[Coordinate-based object records]
****************************************

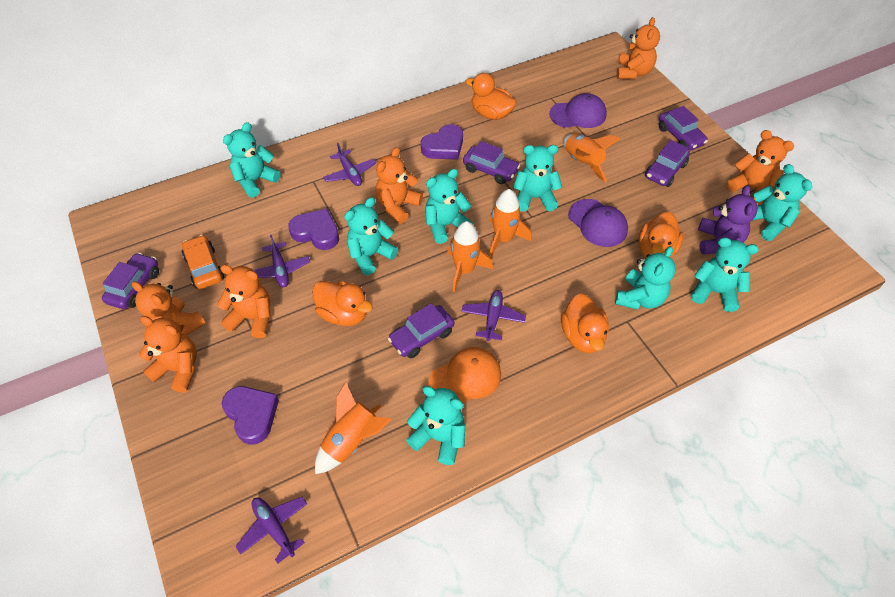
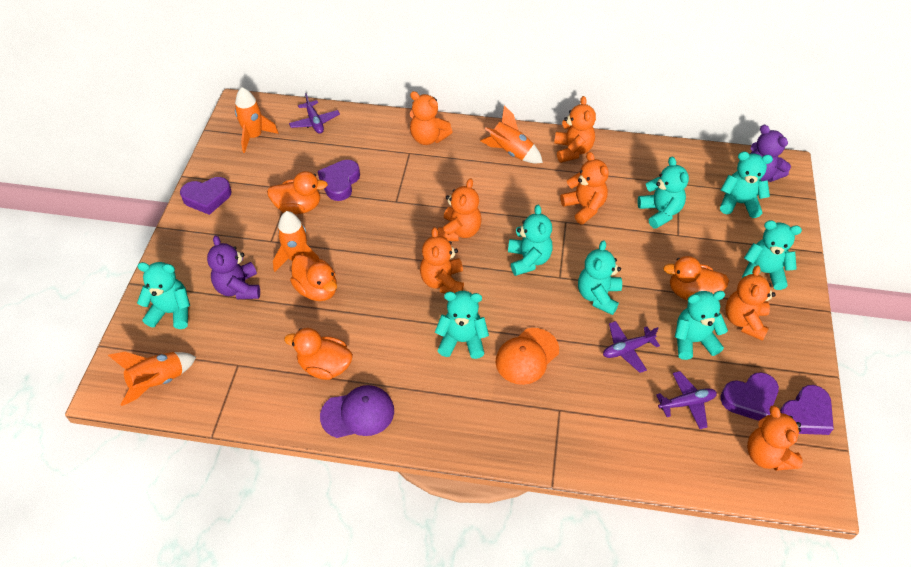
orange car: 1 -> 0
orange teddy bear: 6 -> 7
purple cap: 2 -> 1
purple car: 5 -> 0
purple heart: 3 -> 4
purple plane: 4 -> 3
purple teddy bear: 1 -> 2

****************************************

• _Action item_
The answer is the line with "purple car: 5 -> 0" plus every line after it, printed exactly as they appear above.

• _Task response_
purple car: 5 -> 0
purple heart: 3 -> 4
purple plane: 4 -> 3
purple teddy bear: 1 -> 2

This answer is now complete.